● Work required
Reproduce nothing but the lines from the start of the material through the line that includes "(626, 276) = (838, 283): black", both ends included, and omit every picture.

● Provided material
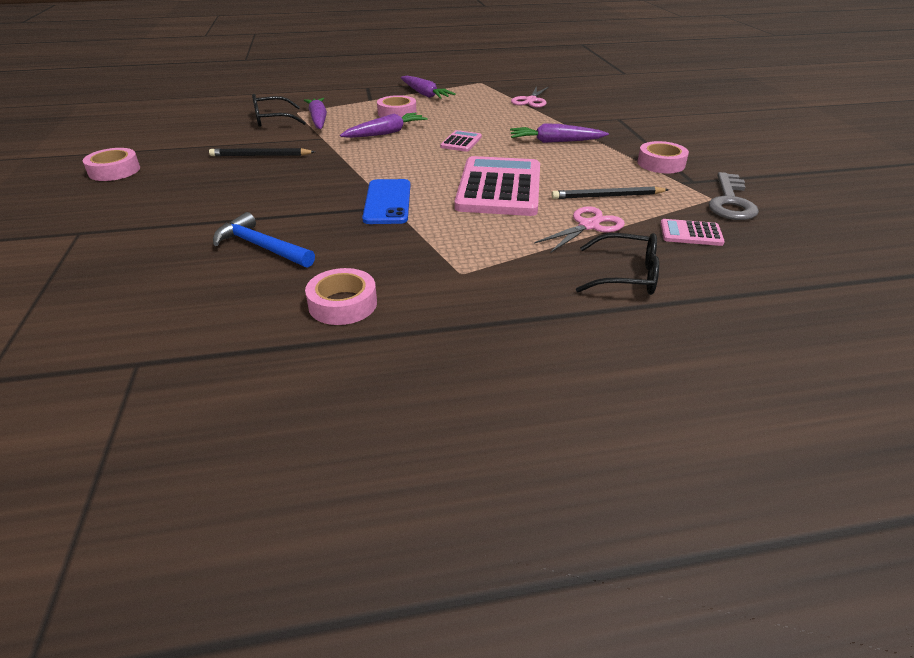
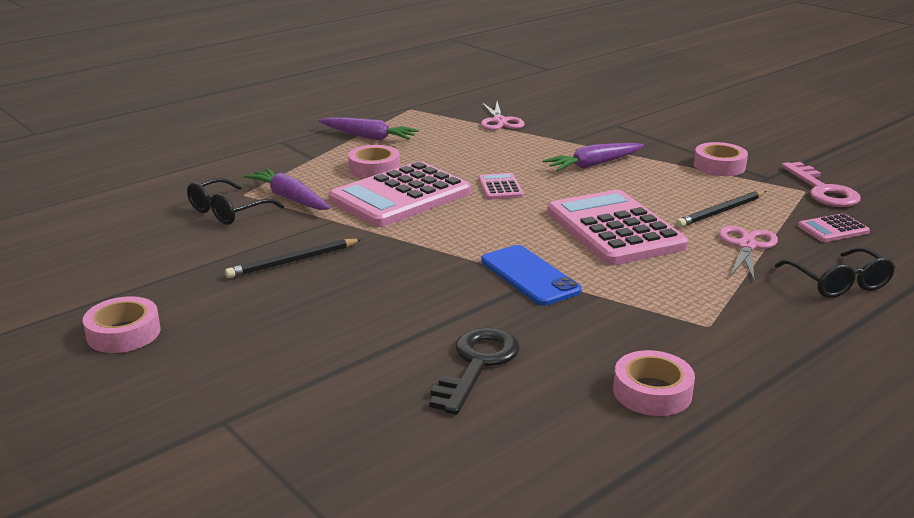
camera: 30 degrees left, 10 degrees down
(261, 247) = (477, 364): blue hammer -> black key
(386, 133) = (400, 196): purple carrot -> pink calculator
(626, 276) = (838, 283): black glasses -> black glasses turned 90 degrees clockwise
(730, 202) = (823, 190): grey key -> pink key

● Answer to the exercise
camera: 30 degrees left, 10 degrees down
(261, 247) = (477, 364): blue hammer -> black key
(386, 133) = (400, 196): purple carrot -> pink calculator
(626, 276) = (838, 283): black glasses -> black glasses turned 90 degrees clockwise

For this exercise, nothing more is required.